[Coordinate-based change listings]
===============
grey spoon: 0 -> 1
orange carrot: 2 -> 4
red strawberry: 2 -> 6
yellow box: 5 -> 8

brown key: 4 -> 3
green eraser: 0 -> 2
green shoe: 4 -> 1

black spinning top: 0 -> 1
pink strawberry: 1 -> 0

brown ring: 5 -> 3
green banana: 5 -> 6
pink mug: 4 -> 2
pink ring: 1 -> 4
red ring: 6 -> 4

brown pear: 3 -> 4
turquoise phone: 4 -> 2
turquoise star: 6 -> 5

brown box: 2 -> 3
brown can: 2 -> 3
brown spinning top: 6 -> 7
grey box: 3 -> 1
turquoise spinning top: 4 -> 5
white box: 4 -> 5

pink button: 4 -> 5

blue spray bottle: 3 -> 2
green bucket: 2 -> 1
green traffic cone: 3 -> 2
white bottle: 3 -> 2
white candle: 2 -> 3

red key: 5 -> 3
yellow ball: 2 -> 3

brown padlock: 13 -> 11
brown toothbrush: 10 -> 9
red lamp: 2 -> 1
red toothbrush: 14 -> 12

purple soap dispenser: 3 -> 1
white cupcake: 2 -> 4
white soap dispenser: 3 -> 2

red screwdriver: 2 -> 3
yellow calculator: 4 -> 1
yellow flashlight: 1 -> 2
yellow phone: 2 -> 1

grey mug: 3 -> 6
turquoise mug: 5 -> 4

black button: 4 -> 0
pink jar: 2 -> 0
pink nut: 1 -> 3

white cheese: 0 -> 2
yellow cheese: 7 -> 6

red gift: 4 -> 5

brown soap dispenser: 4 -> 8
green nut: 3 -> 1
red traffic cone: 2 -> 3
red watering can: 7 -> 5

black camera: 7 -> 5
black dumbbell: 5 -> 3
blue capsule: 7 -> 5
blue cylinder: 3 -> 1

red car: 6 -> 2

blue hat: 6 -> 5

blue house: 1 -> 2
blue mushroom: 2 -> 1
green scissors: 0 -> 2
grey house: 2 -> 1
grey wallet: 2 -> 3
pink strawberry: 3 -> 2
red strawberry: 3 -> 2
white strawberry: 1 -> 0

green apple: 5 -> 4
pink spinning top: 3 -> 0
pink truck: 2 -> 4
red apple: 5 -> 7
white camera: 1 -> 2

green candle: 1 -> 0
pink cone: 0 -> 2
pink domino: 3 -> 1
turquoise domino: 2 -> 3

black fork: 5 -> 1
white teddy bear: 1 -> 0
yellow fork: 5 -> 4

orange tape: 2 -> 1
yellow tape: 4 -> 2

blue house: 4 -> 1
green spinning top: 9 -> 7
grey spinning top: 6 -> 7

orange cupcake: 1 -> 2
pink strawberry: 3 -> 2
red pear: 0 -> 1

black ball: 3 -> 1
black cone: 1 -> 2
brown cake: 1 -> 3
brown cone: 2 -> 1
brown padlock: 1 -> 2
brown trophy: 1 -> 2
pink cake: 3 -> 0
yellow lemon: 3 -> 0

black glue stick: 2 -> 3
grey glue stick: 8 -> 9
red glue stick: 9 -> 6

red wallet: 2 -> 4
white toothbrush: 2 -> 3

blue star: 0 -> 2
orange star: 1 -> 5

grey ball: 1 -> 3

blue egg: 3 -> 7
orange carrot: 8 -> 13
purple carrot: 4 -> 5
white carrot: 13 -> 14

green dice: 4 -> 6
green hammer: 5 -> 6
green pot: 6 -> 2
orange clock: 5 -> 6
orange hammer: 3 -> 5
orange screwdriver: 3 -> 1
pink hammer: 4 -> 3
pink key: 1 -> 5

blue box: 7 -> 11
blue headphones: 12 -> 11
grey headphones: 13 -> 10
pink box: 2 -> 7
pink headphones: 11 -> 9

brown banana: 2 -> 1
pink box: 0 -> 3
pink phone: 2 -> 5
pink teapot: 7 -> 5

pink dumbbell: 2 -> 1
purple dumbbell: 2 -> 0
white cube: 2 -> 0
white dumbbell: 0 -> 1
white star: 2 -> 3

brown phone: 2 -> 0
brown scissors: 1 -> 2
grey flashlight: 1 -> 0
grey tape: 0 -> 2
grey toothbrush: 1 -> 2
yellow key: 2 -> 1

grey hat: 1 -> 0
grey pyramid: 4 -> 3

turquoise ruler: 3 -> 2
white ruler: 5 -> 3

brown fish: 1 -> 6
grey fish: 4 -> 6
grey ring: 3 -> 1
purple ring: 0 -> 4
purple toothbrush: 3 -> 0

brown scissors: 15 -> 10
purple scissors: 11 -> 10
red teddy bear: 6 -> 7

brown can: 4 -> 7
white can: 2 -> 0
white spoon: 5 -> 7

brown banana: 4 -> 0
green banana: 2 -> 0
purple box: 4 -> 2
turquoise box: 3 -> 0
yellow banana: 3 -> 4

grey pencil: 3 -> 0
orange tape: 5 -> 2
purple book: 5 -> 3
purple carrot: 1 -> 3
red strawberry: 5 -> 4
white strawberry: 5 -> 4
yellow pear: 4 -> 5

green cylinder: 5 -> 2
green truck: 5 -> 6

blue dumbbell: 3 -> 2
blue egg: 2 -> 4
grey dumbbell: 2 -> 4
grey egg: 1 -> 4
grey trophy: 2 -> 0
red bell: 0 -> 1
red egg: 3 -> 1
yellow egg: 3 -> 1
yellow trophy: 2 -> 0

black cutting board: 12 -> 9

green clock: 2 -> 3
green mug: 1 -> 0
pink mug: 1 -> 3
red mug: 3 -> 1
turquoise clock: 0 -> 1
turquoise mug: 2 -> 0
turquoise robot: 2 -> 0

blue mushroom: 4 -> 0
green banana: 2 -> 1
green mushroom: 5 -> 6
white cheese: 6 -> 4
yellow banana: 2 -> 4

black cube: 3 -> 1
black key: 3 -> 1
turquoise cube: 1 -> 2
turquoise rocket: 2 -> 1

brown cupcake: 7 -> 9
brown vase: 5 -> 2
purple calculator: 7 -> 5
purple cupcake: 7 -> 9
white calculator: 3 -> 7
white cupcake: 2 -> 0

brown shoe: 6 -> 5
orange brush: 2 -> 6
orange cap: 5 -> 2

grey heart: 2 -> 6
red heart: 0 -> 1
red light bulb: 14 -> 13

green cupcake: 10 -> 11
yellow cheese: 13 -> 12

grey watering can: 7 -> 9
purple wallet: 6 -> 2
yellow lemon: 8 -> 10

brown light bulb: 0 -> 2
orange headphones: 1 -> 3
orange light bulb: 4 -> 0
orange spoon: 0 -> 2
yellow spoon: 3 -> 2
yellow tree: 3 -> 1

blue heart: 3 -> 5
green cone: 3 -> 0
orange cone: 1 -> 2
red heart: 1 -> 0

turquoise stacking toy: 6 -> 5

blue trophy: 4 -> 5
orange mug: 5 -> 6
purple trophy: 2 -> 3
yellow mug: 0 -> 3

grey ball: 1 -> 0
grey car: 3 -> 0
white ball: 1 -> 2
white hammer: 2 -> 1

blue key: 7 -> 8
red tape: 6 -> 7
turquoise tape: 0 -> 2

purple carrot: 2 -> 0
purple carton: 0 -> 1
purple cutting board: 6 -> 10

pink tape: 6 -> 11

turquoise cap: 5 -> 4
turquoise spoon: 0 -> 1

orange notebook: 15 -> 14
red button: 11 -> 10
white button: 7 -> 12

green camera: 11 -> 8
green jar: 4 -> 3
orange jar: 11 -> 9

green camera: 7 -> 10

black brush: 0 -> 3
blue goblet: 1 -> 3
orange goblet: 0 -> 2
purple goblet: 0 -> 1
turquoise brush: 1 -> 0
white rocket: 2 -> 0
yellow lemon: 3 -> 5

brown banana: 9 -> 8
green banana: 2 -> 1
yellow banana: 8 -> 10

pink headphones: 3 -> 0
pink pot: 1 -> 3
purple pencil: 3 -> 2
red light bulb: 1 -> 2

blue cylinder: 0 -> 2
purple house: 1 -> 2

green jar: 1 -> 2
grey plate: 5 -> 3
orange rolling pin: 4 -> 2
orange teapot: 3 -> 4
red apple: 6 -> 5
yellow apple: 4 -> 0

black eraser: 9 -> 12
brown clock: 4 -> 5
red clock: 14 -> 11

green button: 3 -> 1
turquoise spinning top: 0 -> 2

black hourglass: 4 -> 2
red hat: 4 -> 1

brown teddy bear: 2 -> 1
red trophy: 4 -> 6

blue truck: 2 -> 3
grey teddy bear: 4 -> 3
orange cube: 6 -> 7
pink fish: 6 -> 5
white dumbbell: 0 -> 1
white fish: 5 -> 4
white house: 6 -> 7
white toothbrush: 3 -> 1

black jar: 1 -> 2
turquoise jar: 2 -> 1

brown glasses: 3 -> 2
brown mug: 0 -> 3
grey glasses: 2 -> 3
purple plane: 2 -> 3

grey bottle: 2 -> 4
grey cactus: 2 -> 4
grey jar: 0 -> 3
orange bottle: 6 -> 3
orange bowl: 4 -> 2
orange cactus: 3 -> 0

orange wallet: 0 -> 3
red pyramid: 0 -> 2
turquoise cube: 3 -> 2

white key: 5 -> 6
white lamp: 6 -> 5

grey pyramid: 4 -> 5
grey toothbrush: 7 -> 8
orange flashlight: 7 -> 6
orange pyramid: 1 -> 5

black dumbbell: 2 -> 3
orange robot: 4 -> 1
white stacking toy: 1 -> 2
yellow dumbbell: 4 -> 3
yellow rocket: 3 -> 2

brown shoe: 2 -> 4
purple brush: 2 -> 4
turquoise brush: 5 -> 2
===============
* [Problem statement]:
Go through the records from the first line and copy each one exactly, ending after the line that contains "black glue stick: 2 -> 3". Give nothing else.

* [Result of the exercise]:
grey spoon: 0 -> 1
orange carrot: 2 -> 4
red strawberry: 2 -> 6
yellow box: 5 -> 8

brown key: 4 -> 3
green eraser: 0 -> 2
green shoe: 4 -> 1

black spinning top: 0 -> 1
pink strawberry: 1 -> 0

brown ring: 5 -> 3
green banana: 5 -> 6
pink mug: 4 -> 2
pink ring: 1 -> 4
red ring: 6 -> 4

brown pear: 3 -> 4
turquoise phone: 4 -> 2
turquoise star: 6 -> 5

brown box: 2 -> 3
brown can: 2 -> 3
brown spinning top: 6 -> 7
grey box: 3 -> 1
turquoise spinning top: 4 -> 5
white box: 4 -> 5

pink button: 4 -> 5

blue spray bottle: 3 -> 2
green bucket: 2 -> 1
green traffic cone: 3 -> 2
white bottle: 3 -> 2
white candle: 2 -> 3

red key: 5 -> 3
yellow ball: 2 -> 3

brown padlock: 13 -> 11
brown toothbrush: 10 -> 9
red lamp: 2 -> 1
red toothbrush: 14 -> 12

purple soap dispenser: 3 -> 1
white cupcake: 2 -> 4
white soap dispenser: 3 -> 2

red screwdriver: 2 -> 3
yellow calculator: 4 -> 1
yellow flashlight: 1 -> 2
yellow phone: 2 -> 1

grey mug: 3 -> 6
turquoise mug: 5 -> 4

black button: 4 -> 0
pink jar: 2 -> 0
pink nut: 1 -> 3

white cheese: 0 -> 2
yellow cheese: 7 -> 6

red gift: 4 -> 5

brown soap dispenser: 4 -> 8
green nut: 3 -> 1
red traffic cone: 2 -> 3
red watering can: 7 -> 5

black camera: 7 -> 5
black dumbbell: 5 -> 3
blue capsule: 7 -> 5
blue cylinder: 3 -> 1

red car: 6 -> 2

blue hat: 6 -> 5

blue house: 1 -> 2
blue mushroom: 2 -> 1
green scissors: 0 -> 2
grey house: 2 -> 1
grey wallet: 2 -> 3
pink strawberry: 3 -> 2
red strawberry: 3 -> 2
white strawberry: 1 -> 0

green apple: 5 -> 4
pink spinning top: 3 -> 0
pink truck: 2 -> 4
red apple: 5 -> 7
white camera: 1 -> 2

green candle: 1 -> 0
pink cone: 0 -> 2
pink domino: 3 -> 1
turquoise domino: 2 -> 3

black fork: 5 -> 1
white teddy bear: 1 -> 0
yellow fork: 5 -> 4

orange tape: 2 -> 1
yellow tape: 4 -> 2

blue house: 4 -> 1
green spinning top: 9 -> 7
grey spinning top: 6 -> 7

orange cupcake: 1 -> 2
pink strawberry: 3 -> 2
red pear: 0 -> 1

black ball: 3 -> 1
black cone: 1 -> 2
brown cake: 1 -> 3
brown cone: 2 -> 1
brown padlock: 1 -> 2
brown trophy: 1 -> 2
pink cake: 3 -> 0
yellow lemon: 3 -> 0

black glue stick: 2 -> 3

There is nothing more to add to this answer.